- [Work instructions] In the records below, find every line that contains "lemon" and list it.

- [Listed records]

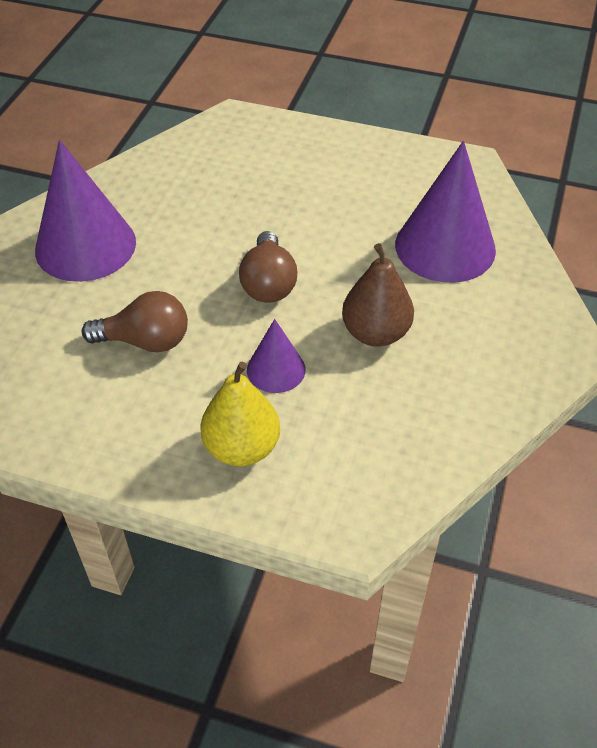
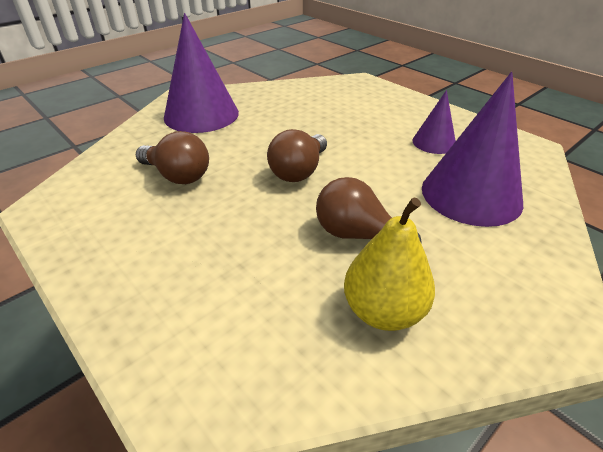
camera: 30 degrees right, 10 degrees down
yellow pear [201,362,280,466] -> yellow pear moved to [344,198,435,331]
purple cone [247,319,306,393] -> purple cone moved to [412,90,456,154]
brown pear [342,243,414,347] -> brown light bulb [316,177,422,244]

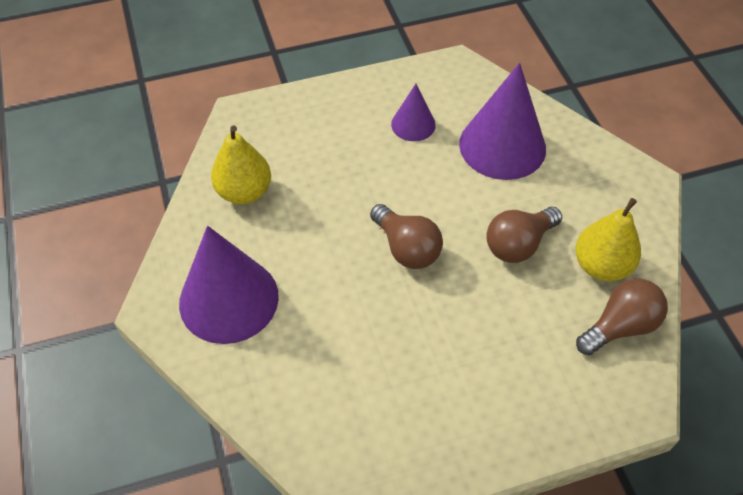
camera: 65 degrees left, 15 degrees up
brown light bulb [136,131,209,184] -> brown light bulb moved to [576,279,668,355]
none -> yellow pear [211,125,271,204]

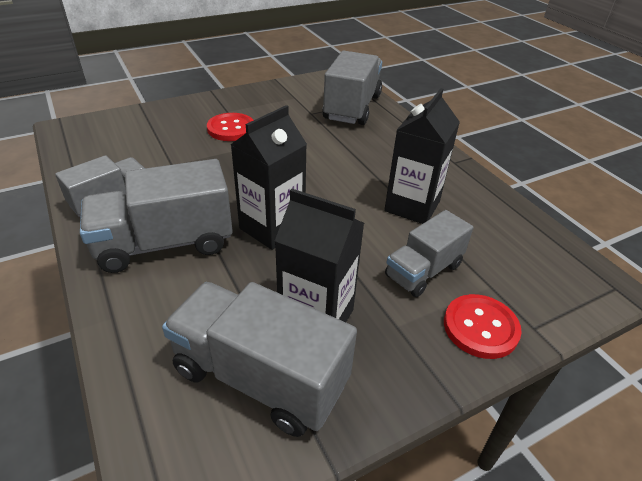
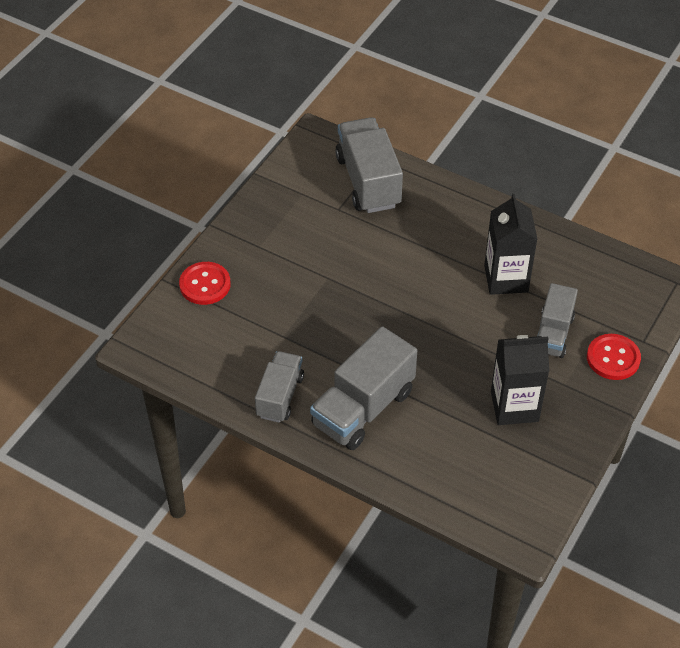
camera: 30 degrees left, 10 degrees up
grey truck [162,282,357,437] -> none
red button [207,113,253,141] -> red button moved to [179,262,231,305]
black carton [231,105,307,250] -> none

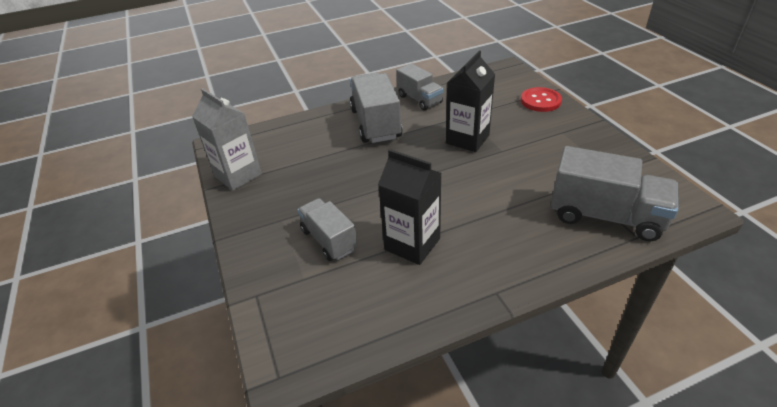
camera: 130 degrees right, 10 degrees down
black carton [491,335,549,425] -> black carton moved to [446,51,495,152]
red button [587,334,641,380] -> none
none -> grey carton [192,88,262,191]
==
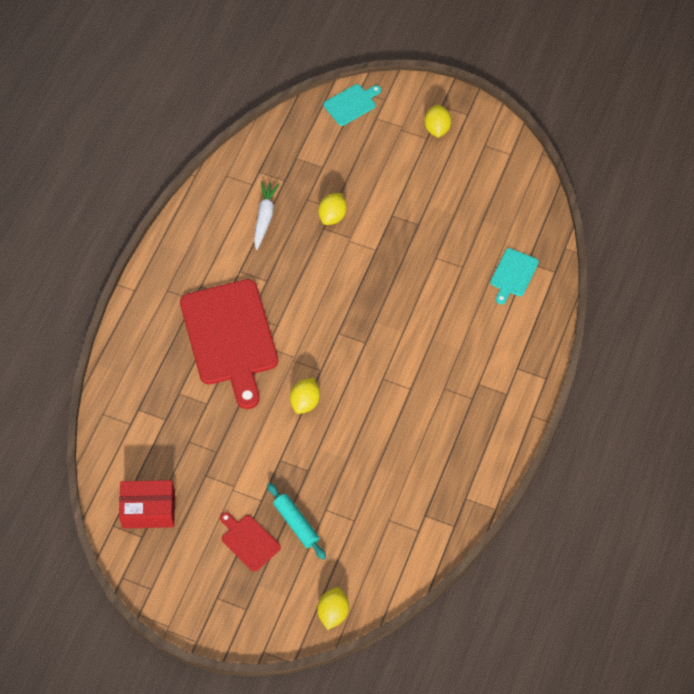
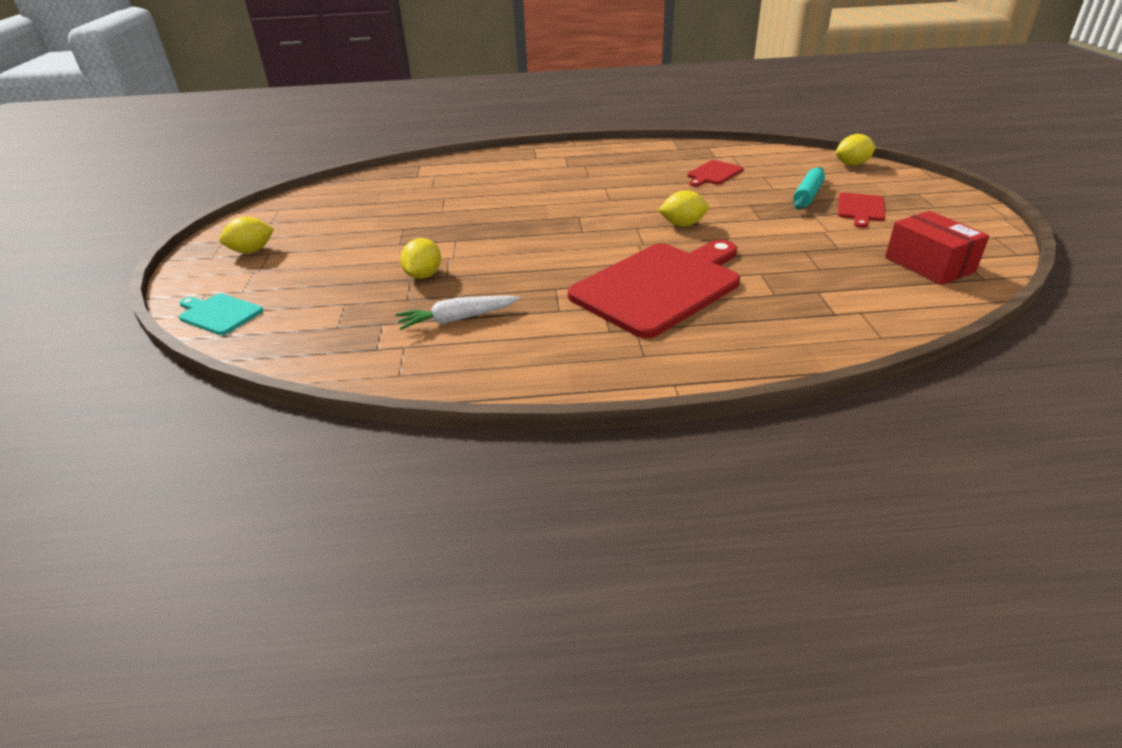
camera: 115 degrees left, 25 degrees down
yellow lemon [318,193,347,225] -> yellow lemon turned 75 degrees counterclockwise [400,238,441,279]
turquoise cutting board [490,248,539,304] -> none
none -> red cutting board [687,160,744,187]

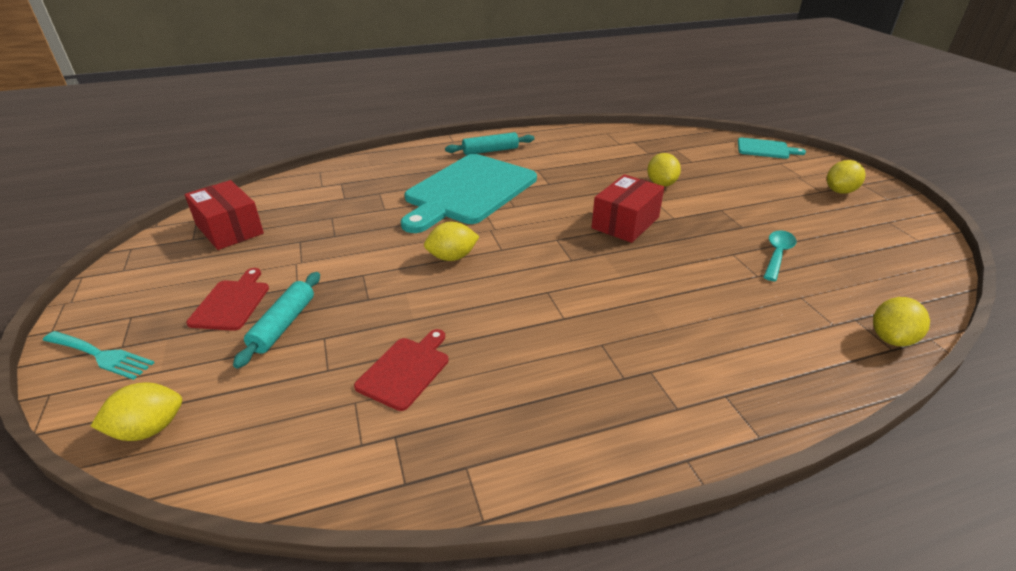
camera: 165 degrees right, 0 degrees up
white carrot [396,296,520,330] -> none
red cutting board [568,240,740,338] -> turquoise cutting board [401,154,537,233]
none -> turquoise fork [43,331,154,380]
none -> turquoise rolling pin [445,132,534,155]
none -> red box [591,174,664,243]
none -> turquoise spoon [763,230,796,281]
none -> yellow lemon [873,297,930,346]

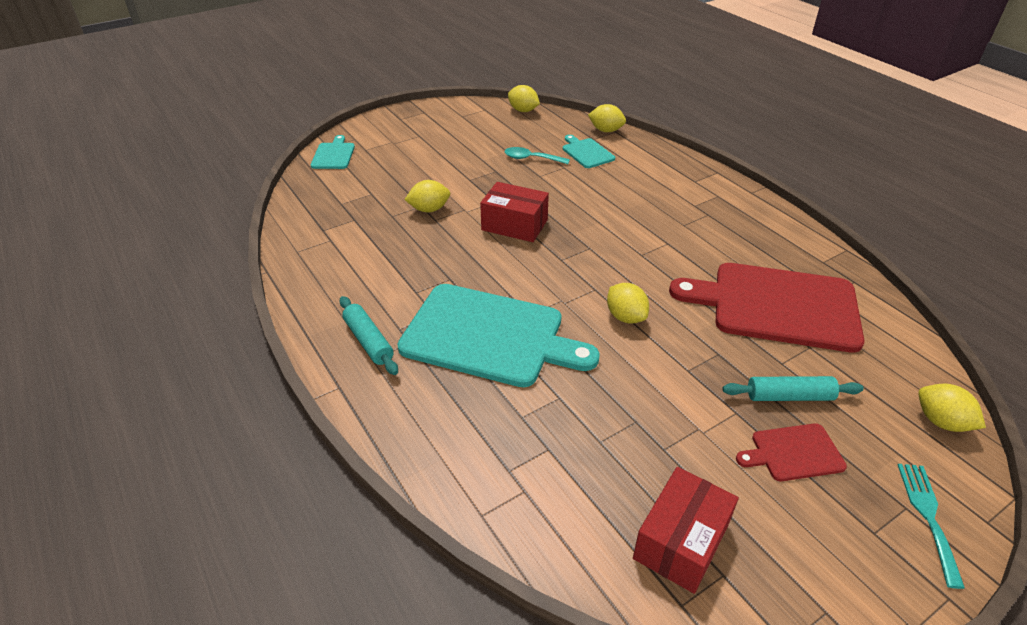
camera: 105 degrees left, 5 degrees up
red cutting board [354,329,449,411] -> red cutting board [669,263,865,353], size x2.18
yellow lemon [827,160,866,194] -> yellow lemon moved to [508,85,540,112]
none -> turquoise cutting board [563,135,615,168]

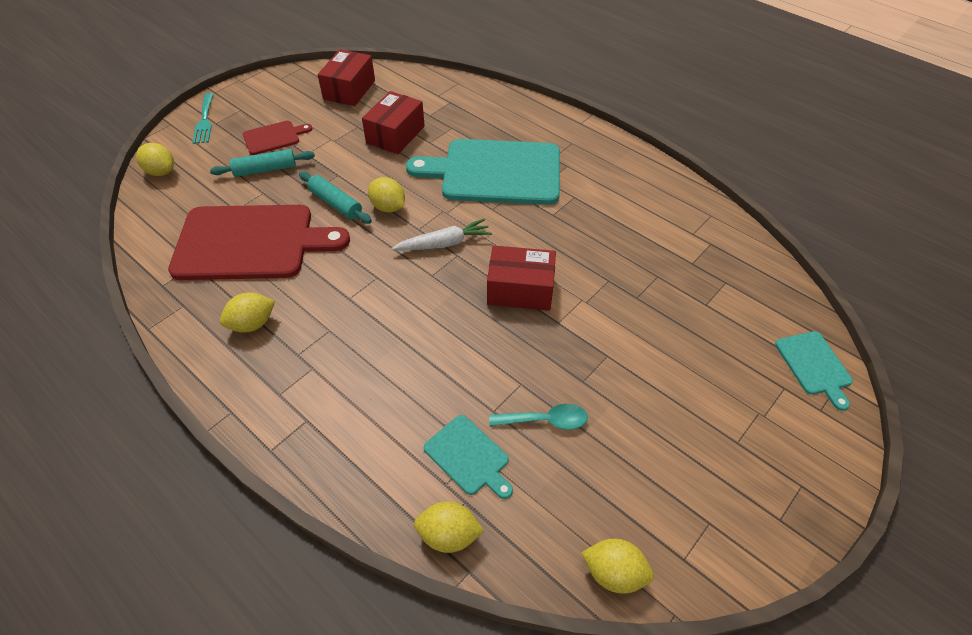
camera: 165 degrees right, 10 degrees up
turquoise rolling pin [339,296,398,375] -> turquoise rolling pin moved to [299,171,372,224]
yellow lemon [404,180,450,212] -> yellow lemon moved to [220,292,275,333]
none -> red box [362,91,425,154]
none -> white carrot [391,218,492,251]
---
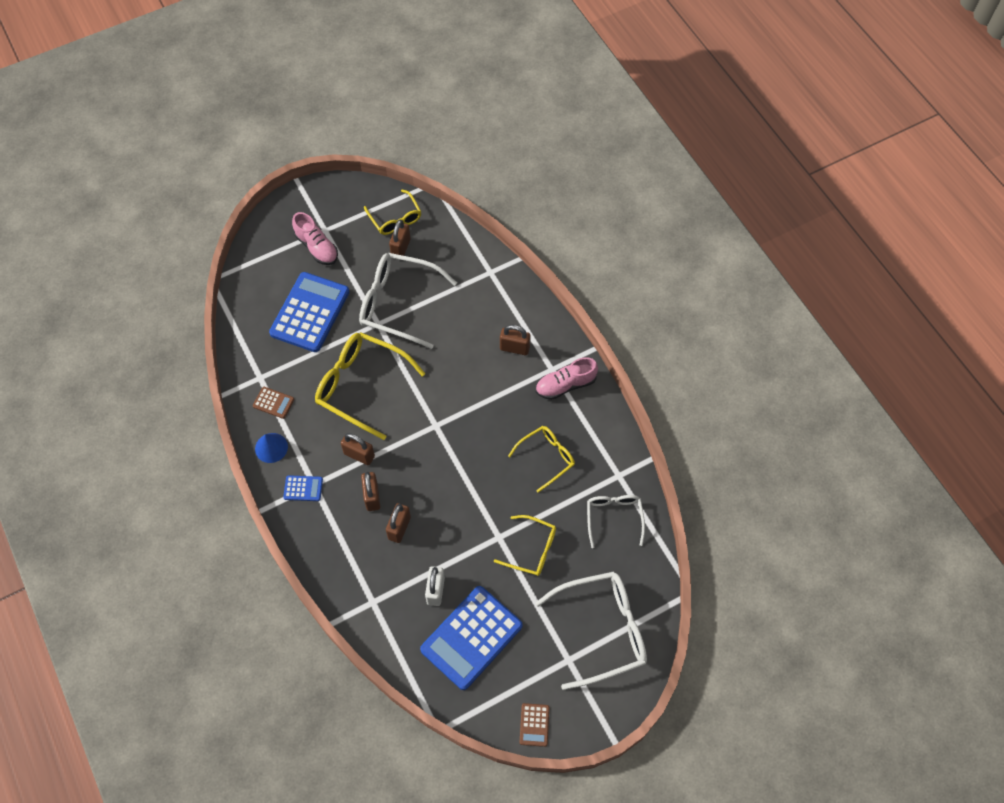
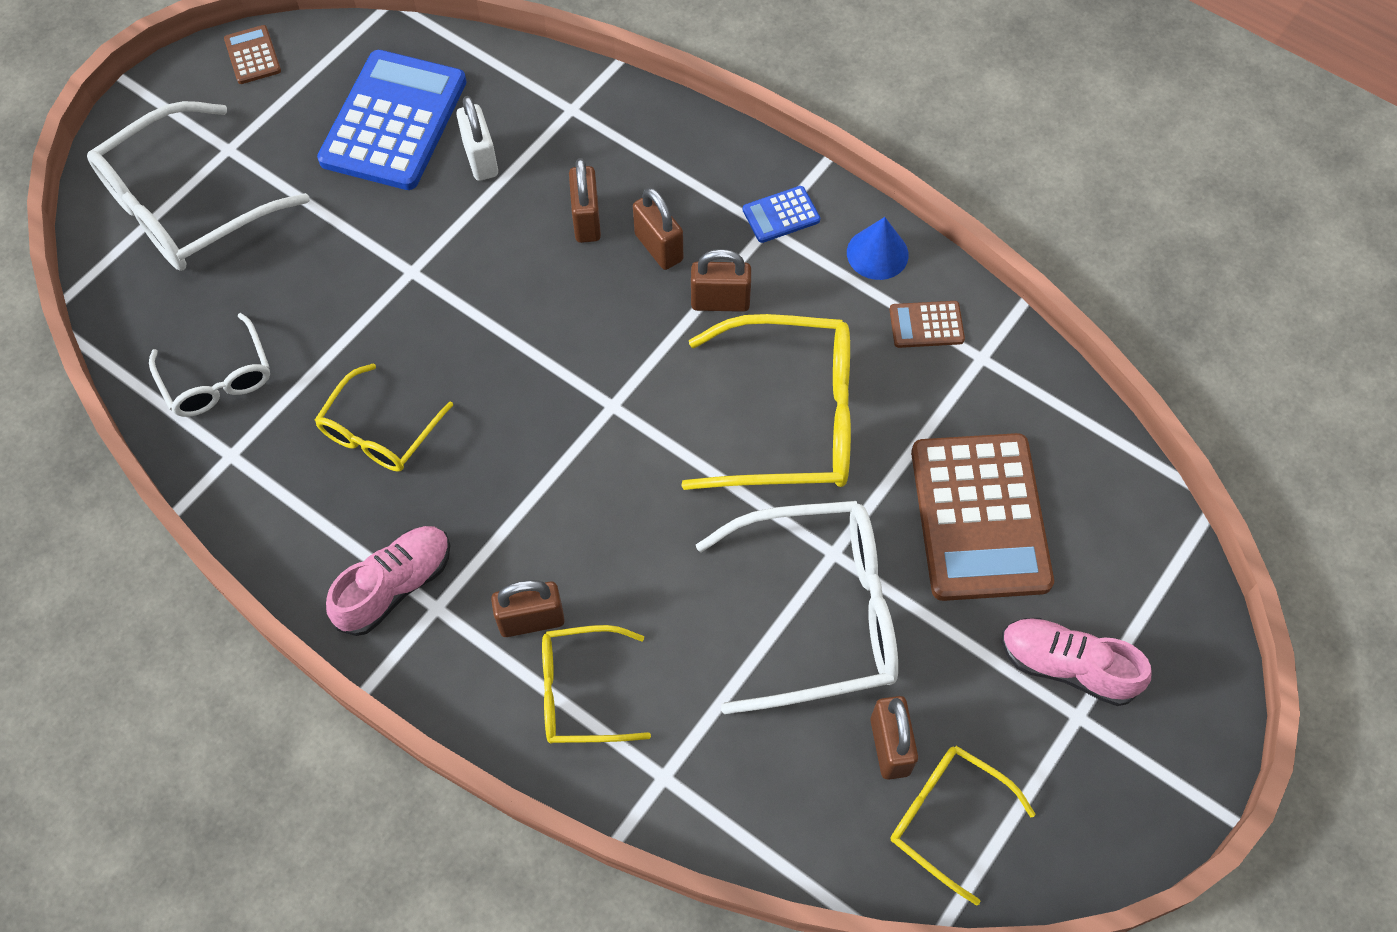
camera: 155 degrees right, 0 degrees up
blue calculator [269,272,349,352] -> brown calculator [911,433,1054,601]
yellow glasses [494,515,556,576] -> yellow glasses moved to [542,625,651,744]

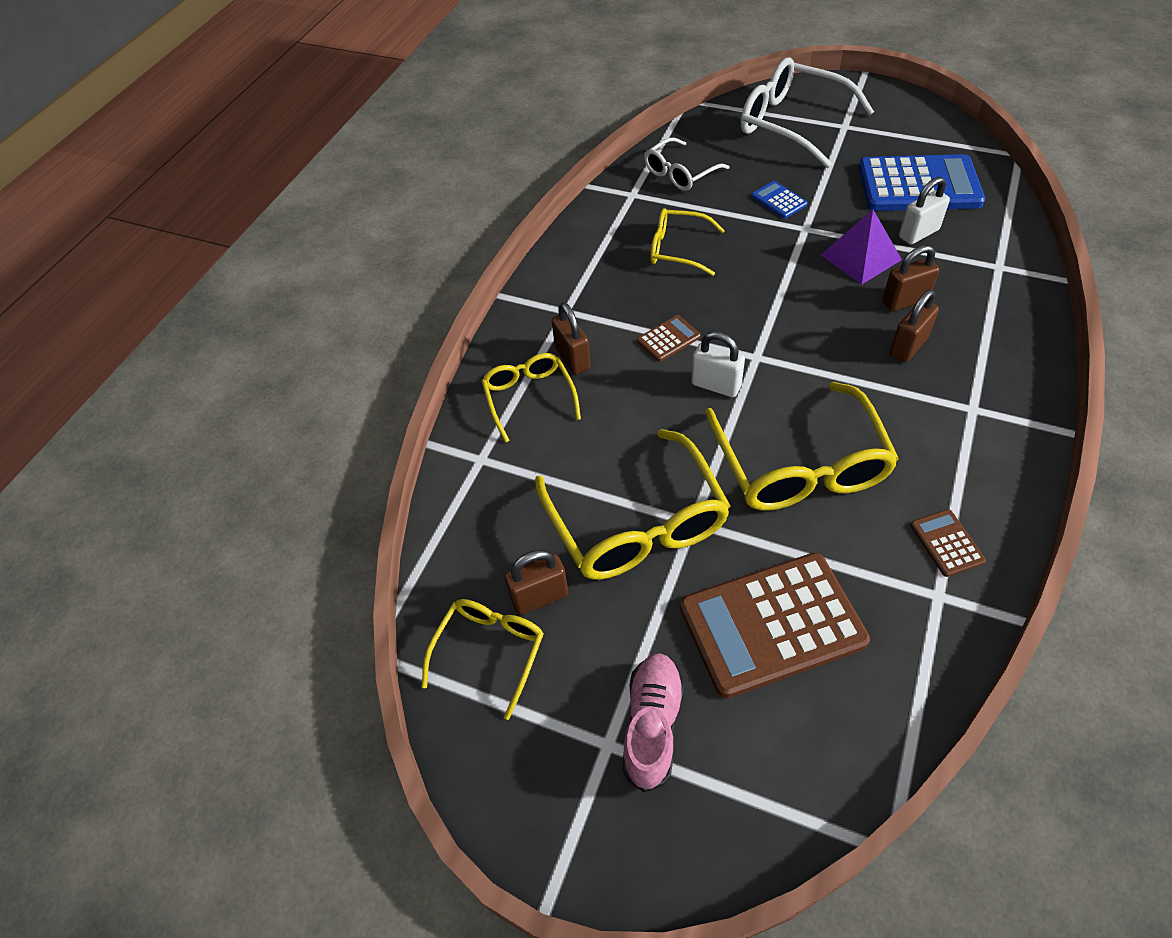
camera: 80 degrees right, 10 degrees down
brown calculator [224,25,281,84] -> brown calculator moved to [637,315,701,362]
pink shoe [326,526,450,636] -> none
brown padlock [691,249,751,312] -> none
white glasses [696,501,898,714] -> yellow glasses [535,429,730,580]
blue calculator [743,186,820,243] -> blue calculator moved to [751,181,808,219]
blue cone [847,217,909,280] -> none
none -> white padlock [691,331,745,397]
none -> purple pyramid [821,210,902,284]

- [Exercise solution]
yellow lemon [318,193,347,225] -> yellow lemon turned 75 degrees counterclockwise [400,238,441,279]
none -> yellow lemon [873,297,930,346]
yellow lemon [827,160,866,194] -> yellow lemon moved to [508,85,540,112]
yellow lemon [404,180,450,212] -> yellow lemon moved to [220,292,275,333]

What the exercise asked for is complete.